### How to complete this task
Starting at the first line of the rows, copy them out character for character, and stop after the line containing "Question: Which point is".

--------------------------------------------------

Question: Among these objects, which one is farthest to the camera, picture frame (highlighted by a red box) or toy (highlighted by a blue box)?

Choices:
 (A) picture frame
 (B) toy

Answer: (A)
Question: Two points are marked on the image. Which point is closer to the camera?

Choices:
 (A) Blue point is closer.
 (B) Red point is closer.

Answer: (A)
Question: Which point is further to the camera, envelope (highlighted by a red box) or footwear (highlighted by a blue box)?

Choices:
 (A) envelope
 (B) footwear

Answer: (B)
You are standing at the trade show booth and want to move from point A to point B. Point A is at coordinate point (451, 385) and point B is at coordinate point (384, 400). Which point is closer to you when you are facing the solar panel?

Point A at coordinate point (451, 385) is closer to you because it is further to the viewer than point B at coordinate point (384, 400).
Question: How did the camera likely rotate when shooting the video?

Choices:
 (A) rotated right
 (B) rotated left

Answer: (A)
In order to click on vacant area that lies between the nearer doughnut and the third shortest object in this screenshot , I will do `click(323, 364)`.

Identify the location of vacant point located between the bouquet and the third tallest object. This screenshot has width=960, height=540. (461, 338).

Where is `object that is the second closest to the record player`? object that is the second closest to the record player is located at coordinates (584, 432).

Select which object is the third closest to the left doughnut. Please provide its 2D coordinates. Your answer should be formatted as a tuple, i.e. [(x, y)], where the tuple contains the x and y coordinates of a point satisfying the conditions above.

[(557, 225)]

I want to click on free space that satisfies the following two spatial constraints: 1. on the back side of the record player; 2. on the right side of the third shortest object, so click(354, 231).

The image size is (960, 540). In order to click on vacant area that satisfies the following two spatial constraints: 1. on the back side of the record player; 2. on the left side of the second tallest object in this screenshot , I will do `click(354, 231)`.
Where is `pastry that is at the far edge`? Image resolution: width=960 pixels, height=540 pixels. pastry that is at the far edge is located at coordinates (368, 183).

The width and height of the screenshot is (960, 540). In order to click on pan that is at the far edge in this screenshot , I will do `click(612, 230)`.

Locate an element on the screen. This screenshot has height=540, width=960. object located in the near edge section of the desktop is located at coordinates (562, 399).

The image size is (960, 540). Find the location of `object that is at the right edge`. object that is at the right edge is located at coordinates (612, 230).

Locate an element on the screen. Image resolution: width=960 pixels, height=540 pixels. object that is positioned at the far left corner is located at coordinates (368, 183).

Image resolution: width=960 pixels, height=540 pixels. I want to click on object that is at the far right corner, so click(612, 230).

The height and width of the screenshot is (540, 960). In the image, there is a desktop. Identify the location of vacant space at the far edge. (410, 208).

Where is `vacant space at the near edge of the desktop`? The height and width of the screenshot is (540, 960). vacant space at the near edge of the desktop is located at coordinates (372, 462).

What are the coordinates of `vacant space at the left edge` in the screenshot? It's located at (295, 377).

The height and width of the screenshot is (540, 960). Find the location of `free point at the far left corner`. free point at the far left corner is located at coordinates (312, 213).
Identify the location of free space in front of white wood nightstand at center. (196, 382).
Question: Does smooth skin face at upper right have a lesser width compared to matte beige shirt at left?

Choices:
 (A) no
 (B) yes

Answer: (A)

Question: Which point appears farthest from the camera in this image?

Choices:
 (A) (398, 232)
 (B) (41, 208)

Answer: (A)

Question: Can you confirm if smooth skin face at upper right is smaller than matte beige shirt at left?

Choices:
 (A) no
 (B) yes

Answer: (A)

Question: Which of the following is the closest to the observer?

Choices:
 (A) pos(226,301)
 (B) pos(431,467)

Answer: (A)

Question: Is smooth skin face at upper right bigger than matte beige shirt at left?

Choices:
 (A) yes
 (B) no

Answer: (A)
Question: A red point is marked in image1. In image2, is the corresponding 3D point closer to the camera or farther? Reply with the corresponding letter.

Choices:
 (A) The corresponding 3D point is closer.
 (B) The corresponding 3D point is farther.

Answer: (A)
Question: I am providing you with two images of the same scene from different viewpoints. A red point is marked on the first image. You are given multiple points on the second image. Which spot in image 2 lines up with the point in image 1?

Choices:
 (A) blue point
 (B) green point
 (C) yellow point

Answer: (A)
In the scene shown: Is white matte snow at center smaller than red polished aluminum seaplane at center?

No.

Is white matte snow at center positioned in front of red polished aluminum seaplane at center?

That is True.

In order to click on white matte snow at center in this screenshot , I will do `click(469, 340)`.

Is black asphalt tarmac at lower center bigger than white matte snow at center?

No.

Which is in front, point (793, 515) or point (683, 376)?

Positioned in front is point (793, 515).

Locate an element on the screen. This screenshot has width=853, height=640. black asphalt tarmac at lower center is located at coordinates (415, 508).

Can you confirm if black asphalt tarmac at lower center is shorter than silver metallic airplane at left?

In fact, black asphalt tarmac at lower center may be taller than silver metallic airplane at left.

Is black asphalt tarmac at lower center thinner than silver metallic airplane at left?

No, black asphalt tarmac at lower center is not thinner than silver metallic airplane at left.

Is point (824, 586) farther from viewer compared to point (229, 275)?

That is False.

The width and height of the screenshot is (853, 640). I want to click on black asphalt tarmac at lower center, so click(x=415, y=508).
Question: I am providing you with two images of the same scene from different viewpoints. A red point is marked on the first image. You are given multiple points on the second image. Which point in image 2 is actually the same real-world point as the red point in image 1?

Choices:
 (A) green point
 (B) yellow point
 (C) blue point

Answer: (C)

--------------------------------------------------

### Result
Question: Among these objects, which one is farthest to the camera, picture frame (highlighted by a red box) or toy (highlighted by a blue box)?

Choices:
 (A) picture frame
 (B) toy

Answer: (A)
Question: Two points are marked on the image. Which point is closer to the camera?

Choices:
 (A) Blue point is closer.
 (B) Red point is closer.

Answer: (A)
Question: Which point is further to the camera, envelope (highlighted by a red box) or footwear (highlighted by a blue box)?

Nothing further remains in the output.